GIVEN PROBLEM
Return every line in the records below that contains the word "building". Case counts.

DATA FOR THIS EXERCISE
● ● ● ● ● ● ●

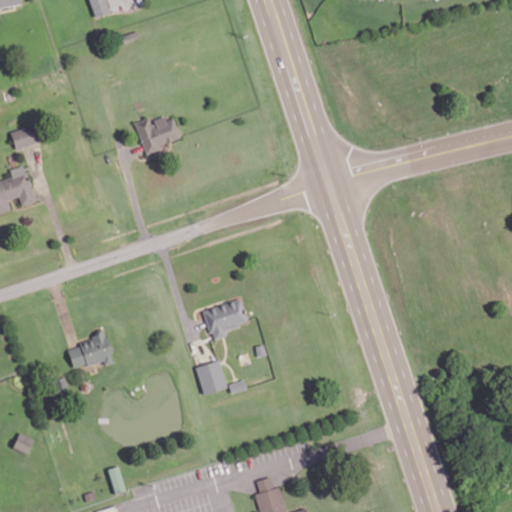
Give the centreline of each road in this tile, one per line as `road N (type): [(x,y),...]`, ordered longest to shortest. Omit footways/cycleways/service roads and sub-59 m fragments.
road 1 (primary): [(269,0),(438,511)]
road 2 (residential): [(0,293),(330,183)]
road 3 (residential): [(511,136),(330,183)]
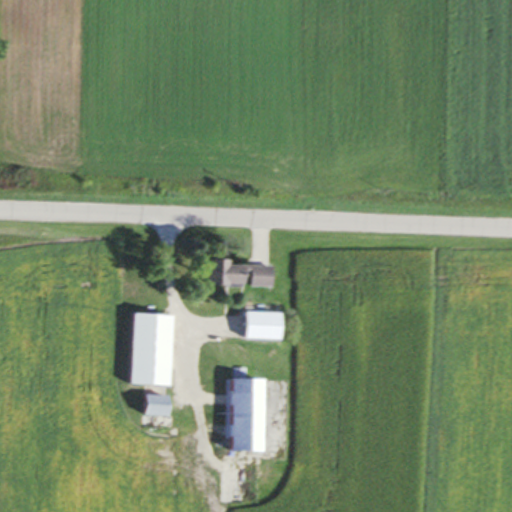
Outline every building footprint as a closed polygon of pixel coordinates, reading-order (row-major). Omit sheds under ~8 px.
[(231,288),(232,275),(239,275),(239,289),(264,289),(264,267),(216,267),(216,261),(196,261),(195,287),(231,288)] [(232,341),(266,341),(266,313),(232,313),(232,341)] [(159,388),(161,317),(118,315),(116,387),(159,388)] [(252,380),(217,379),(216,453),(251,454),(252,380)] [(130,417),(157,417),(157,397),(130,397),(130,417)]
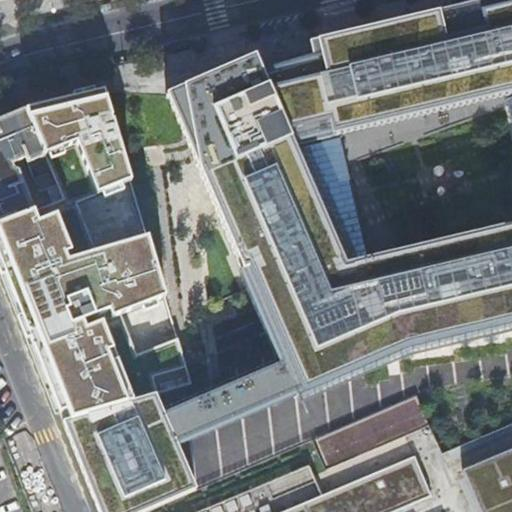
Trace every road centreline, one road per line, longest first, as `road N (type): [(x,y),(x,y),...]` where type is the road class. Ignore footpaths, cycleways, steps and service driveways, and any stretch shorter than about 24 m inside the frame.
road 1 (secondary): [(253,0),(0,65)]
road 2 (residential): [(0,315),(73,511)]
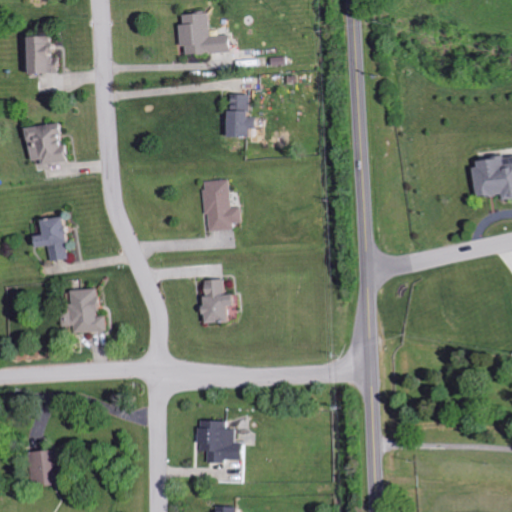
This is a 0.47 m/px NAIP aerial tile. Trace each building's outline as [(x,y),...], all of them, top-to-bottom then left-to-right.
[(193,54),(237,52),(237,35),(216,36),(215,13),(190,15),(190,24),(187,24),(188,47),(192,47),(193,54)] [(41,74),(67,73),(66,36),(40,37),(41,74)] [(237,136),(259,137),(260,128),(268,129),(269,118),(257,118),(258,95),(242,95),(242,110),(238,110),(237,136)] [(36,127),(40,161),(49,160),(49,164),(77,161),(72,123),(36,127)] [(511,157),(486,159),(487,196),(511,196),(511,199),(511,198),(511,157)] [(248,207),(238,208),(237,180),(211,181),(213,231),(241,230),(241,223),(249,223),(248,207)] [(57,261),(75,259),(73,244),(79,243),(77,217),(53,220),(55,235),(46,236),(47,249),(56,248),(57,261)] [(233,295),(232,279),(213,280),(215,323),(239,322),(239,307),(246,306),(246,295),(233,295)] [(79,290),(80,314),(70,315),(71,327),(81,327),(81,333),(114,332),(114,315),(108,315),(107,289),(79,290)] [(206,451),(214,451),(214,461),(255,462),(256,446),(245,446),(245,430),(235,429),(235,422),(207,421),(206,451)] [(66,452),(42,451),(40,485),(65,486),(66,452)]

● ● ● ● ● ● ●

RESPONSE BELOW
Outline every building footprint as a closed polygon of pixel coordinates, reading-order (row-major). Omit sheds under ~8 px.
This is a 0.47 m/px NAIP aerial tile. Trace each building's outline as [(x,y),...], all of them, top-to-bottom then left-to-right.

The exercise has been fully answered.